Note each line of the entries that includes "none". Then copy those lines.
[Material supplied — start]
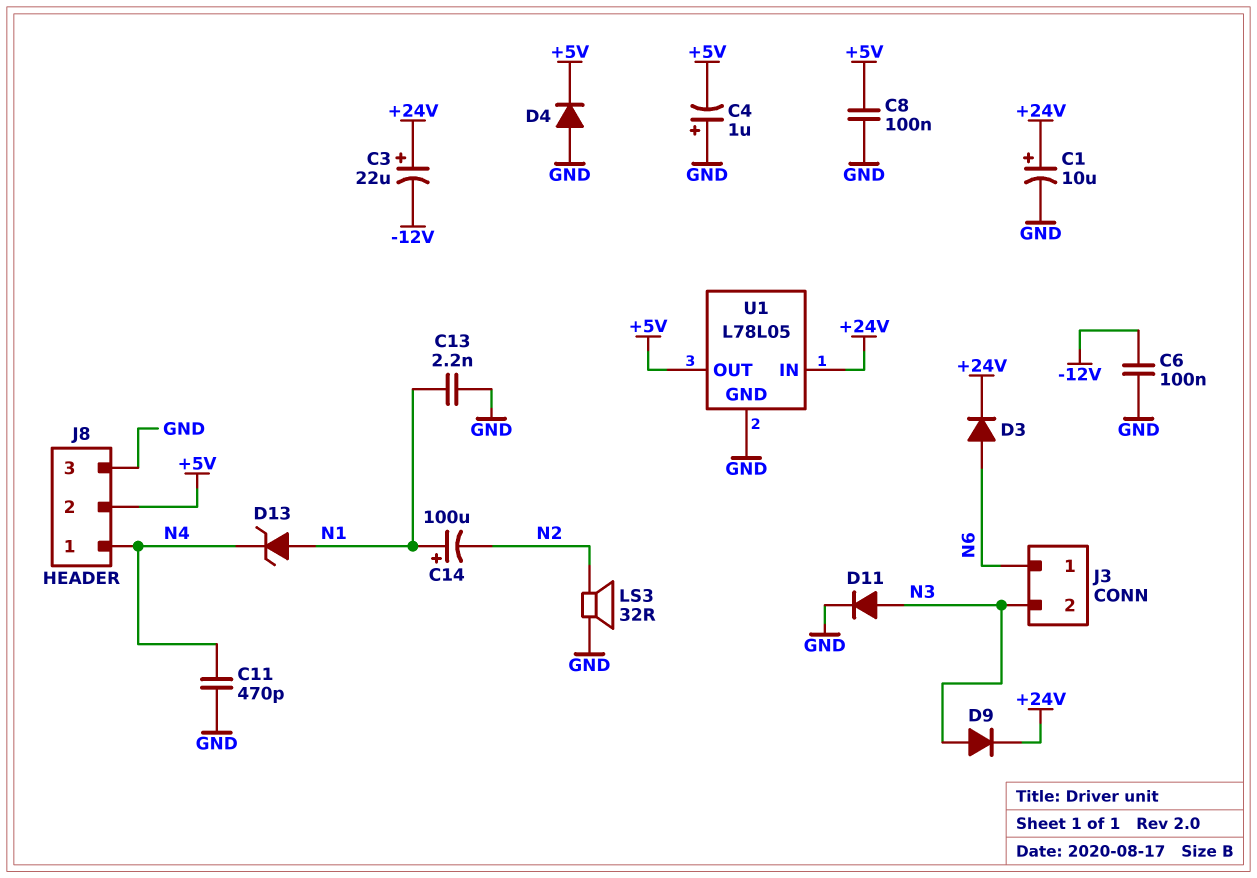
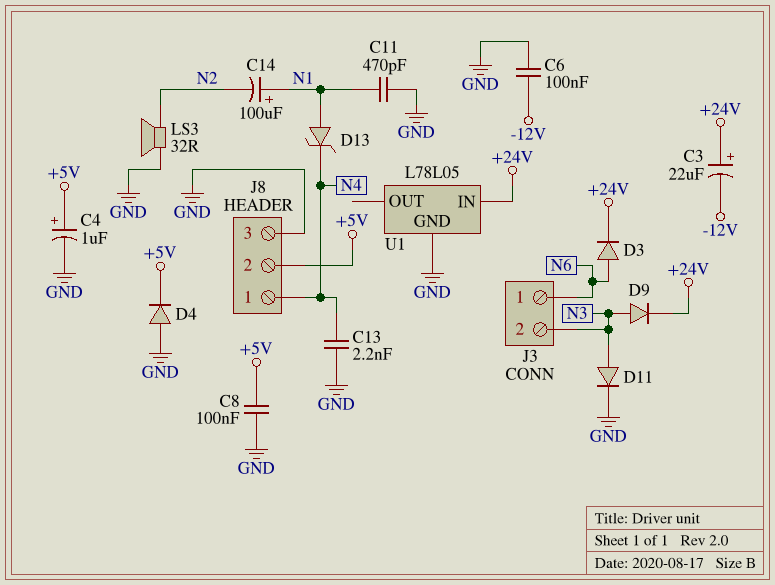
C1: 10uF (plus +24V, minus GND) -> none
C4: 1uF (plus GND, minus +5V) -> 1uF (plus +5V, minus GND)
C11: 470pF (GND, N4) -> 470pF (GND, N1)
C13: 2.2nF (GND, N1) -> 2.2nF (GND, N4)
U1 pin OUT: +5V -> none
[Material supplied — finish]
[Task response]
C1: 10uF (plus +24V, minus GND) -> none
U1 pin OUT: +5V -> none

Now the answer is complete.